┏━━

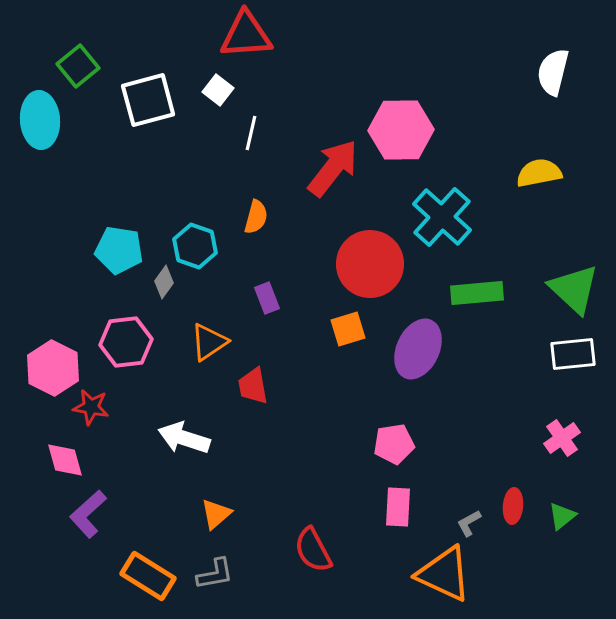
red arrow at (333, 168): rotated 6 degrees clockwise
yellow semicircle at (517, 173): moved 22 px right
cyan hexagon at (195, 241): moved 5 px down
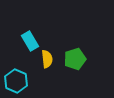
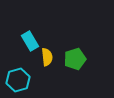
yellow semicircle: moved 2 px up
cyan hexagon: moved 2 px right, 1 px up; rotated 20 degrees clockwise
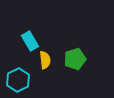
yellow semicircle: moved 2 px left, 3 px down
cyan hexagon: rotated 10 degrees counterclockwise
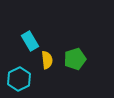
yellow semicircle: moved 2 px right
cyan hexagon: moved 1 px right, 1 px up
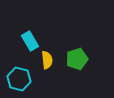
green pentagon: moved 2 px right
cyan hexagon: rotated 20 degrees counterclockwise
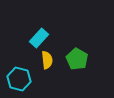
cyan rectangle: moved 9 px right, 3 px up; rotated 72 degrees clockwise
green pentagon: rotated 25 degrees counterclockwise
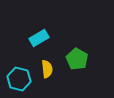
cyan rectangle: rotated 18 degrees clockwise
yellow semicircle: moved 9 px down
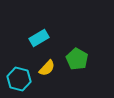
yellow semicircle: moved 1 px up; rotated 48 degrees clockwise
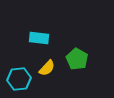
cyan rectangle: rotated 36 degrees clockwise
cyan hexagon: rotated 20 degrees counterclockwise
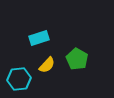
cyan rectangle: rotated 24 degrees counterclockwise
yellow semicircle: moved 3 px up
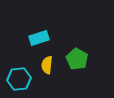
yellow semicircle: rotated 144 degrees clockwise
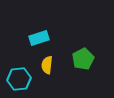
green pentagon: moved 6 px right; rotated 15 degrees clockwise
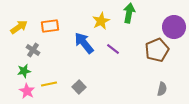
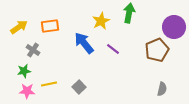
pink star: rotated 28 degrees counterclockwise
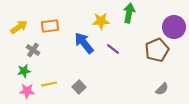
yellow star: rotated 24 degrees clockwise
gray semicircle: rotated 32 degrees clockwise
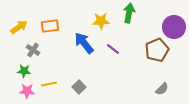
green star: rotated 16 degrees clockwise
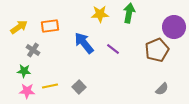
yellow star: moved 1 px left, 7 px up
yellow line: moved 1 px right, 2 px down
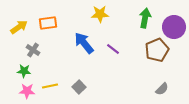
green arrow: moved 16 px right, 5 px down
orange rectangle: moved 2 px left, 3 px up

┗━━
┏━━

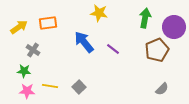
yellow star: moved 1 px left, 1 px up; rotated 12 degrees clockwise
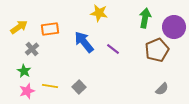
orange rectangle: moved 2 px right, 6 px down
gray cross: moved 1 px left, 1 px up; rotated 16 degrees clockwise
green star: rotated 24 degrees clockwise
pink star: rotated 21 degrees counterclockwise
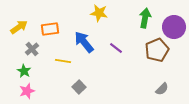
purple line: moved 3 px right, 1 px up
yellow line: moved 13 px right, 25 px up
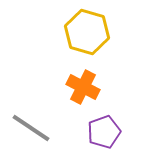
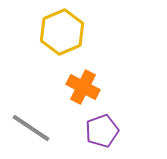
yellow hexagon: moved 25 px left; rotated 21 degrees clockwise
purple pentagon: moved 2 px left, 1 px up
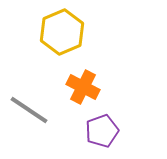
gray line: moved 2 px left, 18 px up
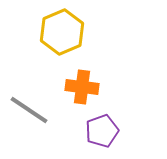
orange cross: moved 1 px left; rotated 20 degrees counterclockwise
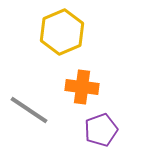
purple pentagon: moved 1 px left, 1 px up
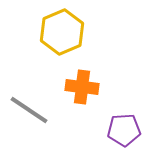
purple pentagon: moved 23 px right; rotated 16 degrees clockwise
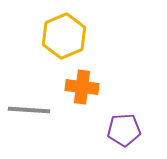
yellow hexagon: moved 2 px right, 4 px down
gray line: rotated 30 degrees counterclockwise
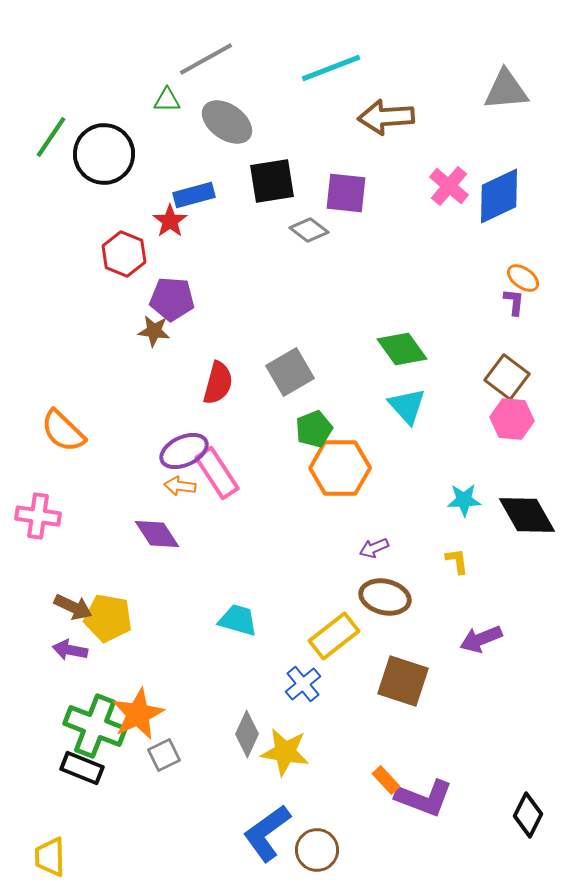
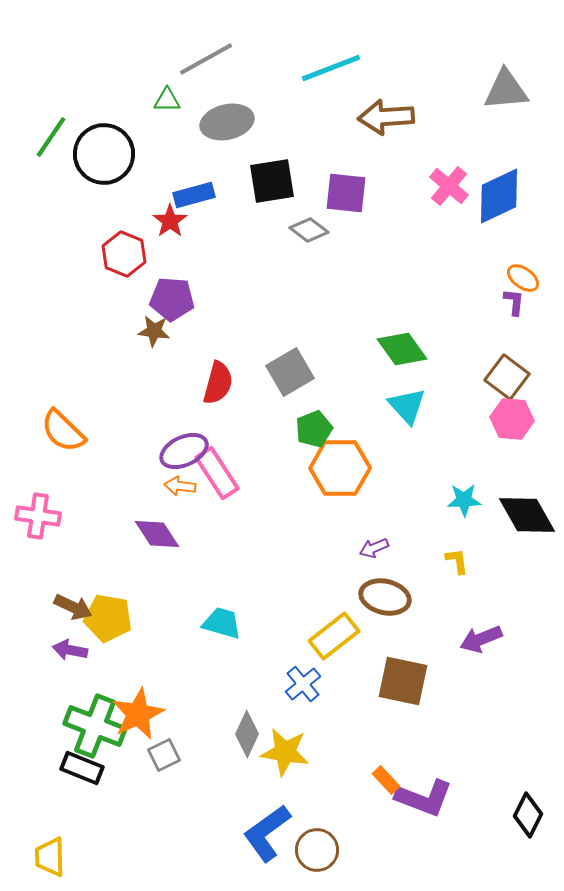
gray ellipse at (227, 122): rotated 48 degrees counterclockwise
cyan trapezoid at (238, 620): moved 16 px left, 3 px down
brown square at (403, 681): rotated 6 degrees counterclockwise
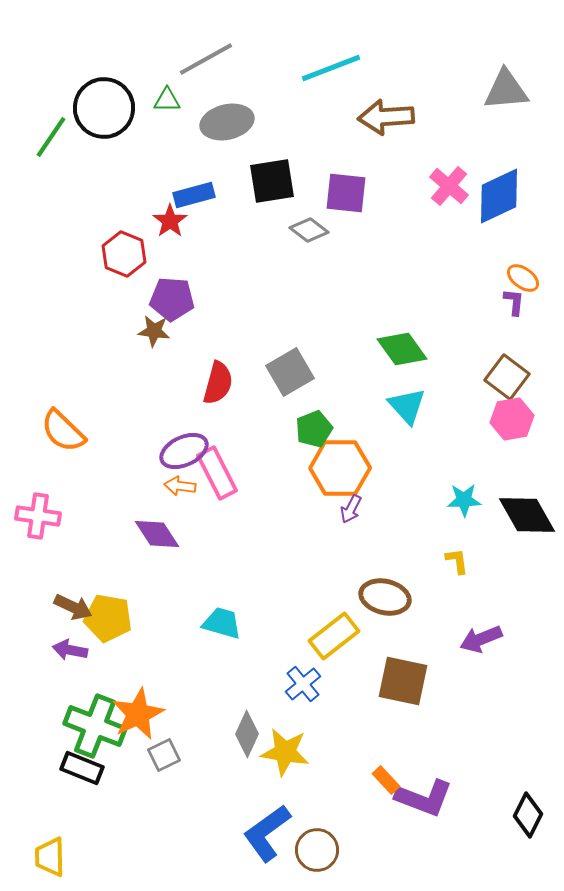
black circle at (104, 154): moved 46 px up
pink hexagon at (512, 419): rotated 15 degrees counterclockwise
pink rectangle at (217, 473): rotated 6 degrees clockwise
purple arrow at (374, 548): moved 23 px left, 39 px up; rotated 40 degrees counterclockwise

┗━━

What you will do:
Give the items as a JSON list of strings, one string per line, starting with the line containing "gray line: moved 2 px left, 18 px up" and going on through the line containing "purple arrow at". Leave out blank lines and the pictures.

Response:
[
  "gray line: moved 2 px left, 18 px up",
  "orange cross: moved 1 px left; rotated 20 degrees counterclockwise",
  "purple pentagon: moved 1 px left, 1 px up",
  "purple pentagon: moved 23 px right; rotated 16 degrees clockwise",
  "yellow hexagon: moved 2 px right, 4 px down",
  "gray line: rotated 30 degrees counterclockwise",
  "gray ellipse at (227, 122): rotated 48 degrees counterclockwise",
  "cyan trapezoid at (238, 620): moved 16 px left, 3 px down",
  "brown square at (403, 681): rotated 6 degrees counterclockwise",
  "black circle at (104, 154): moved 46 px up",
  "pink hexagon at (512, 419): rotated 15 degrees counterclockwise",
  "pink rectangle at (217, 473): rotated 6 degrees clockwise",
  "purple arrow at (374, 548): moved 23 px left, 39 px up; rotated 40 degrees counterclockwise"
]